The job is to find each line in the entries holding the string "TRIG" and copy that line.

(Input material Opens)

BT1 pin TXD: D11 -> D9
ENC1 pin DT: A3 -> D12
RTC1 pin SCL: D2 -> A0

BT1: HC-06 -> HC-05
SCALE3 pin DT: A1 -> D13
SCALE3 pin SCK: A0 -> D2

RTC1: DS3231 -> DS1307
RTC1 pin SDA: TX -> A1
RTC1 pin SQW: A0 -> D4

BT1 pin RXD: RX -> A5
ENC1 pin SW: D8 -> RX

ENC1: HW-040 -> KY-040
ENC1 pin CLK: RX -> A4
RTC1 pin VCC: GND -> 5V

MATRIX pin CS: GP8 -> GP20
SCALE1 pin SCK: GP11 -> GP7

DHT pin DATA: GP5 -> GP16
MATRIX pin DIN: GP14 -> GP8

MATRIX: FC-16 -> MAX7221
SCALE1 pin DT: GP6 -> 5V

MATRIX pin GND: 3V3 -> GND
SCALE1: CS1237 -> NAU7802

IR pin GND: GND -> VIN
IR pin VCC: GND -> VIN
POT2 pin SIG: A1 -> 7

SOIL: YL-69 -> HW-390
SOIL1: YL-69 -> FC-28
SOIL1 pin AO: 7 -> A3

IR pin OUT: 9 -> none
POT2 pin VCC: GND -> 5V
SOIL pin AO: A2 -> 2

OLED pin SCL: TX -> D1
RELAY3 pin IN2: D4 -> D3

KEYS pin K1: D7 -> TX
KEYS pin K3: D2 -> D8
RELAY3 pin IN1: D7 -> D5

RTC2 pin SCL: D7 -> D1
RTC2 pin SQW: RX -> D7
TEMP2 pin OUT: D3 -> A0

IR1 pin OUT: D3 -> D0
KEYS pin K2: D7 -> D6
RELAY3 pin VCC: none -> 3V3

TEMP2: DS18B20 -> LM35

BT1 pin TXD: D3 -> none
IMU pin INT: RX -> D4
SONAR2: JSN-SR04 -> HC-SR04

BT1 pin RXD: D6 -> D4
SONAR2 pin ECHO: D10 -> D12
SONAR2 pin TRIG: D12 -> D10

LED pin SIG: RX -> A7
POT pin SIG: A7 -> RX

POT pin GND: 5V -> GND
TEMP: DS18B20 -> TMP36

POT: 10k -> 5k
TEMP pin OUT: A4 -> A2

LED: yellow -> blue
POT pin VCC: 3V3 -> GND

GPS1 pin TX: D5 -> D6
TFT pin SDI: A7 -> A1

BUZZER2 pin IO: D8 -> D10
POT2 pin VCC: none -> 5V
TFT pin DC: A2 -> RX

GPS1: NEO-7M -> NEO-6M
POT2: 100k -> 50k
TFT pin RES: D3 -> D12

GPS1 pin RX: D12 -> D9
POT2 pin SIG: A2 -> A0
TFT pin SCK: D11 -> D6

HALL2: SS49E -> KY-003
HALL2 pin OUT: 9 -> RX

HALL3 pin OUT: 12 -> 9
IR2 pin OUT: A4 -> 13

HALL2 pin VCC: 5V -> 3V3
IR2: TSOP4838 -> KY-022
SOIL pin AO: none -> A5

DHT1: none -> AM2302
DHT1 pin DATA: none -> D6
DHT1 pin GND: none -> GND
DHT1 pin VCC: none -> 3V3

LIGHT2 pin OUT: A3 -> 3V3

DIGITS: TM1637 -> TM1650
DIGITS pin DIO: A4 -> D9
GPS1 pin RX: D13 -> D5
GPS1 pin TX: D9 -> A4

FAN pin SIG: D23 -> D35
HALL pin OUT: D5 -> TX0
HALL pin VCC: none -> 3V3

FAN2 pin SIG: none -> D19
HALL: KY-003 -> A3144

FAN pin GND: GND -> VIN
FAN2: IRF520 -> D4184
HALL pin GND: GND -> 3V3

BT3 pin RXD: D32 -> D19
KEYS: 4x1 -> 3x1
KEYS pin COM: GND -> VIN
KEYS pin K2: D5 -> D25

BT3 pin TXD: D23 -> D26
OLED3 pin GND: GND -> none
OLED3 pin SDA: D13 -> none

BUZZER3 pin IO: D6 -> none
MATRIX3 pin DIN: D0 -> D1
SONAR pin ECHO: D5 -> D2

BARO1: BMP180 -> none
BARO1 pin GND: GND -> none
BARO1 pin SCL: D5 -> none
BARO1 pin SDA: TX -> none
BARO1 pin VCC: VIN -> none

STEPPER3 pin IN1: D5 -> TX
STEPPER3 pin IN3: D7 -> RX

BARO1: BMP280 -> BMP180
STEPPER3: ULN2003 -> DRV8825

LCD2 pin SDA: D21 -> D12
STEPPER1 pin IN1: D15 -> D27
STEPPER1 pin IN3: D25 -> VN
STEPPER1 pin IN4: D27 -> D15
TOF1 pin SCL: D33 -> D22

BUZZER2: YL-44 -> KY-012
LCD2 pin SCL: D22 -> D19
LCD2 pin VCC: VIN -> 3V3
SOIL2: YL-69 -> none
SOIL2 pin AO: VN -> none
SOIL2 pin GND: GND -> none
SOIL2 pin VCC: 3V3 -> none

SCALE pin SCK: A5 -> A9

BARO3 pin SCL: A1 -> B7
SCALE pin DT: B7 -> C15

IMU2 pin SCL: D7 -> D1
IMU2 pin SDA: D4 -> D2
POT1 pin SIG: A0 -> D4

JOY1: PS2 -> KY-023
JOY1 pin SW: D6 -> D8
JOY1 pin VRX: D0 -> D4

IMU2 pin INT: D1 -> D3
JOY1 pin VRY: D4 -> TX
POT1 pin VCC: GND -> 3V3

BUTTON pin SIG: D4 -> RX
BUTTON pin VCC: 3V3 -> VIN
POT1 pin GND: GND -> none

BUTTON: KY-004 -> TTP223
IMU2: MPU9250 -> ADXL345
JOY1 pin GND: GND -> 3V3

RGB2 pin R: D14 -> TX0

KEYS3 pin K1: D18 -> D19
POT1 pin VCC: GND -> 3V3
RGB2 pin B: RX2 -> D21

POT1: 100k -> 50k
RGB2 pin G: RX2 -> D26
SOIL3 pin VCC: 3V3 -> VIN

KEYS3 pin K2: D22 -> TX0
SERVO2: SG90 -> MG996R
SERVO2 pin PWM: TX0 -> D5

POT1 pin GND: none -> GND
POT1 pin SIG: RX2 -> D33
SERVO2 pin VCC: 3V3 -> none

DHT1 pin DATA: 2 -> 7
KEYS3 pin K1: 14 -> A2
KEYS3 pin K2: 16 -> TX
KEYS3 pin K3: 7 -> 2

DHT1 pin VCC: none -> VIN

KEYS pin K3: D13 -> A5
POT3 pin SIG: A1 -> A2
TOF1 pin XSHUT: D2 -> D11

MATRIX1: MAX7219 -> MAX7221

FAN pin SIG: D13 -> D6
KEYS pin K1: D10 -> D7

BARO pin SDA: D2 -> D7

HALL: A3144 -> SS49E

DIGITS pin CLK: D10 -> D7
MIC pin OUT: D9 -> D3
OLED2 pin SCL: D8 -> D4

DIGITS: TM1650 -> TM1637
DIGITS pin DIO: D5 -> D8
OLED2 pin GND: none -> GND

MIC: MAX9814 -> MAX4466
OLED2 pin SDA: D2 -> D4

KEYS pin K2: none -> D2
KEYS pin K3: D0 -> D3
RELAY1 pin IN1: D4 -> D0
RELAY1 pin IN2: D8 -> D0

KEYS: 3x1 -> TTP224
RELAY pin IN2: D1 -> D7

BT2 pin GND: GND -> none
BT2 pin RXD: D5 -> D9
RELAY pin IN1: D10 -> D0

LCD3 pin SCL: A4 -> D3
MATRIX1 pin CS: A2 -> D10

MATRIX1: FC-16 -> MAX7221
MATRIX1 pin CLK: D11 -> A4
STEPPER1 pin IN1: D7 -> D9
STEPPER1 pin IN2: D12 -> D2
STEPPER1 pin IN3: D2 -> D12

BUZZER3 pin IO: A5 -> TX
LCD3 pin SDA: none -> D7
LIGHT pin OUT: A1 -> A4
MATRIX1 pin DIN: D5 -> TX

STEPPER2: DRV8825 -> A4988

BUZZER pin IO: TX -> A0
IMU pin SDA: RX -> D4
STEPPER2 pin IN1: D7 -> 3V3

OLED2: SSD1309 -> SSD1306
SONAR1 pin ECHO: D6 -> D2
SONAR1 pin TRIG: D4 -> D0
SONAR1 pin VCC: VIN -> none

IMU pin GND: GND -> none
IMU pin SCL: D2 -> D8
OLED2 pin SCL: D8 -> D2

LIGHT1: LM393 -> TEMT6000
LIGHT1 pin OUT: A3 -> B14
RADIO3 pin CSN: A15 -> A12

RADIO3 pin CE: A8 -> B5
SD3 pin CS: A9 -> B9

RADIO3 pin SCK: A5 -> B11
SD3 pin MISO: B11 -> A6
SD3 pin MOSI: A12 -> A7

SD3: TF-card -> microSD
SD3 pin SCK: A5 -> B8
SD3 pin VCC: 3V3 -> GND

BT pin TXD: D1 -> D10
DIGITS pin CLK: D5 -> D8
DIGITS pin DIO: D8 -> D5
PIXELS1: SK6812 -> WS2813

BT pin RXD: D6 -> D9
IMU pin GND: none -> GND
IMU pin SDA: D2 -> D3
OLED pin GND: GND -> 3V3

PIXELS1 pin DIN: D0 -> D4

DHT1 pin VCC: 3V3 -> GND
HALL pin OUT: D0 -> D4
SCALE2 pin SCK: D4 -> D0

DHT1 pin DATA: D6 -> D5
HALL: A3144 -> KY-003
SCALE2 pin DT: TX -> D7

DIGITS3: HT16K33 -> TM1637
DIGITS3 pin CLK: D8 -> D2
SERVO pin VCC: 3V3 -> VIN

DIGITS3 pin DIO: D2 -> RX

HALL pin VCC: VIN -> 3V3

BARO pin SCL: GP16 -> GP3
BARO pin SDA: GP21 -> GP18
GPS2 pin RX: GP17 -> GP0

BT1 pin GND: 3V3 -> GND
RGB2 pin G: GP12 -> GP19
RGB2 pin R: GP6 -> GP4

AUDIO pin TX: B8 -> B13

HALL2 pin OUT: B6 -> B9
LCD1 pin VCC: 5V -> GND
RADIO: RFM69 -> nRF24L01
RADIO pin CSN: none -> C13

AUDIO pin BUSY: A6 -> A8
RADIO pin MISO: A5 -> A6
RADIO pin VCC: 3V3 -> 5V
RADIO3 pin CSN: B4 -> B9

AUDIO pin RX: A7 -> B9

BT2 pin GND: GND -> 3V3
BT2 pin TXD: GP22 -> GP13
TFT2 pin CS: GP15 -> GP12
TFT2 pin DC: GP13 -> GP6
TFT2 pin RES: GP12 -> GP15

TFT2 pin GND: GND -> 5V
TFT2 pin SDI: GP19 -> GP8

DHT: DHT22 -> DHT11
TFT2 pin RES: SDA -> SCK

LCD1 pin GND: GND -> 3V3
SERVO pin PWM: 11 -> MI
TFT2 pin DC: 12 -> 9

(Input material Closes)

◆ Solution below:
SONAR2 pin TRIG: D12 -> D10
SONAR1 pin TRIG: D4 -> D0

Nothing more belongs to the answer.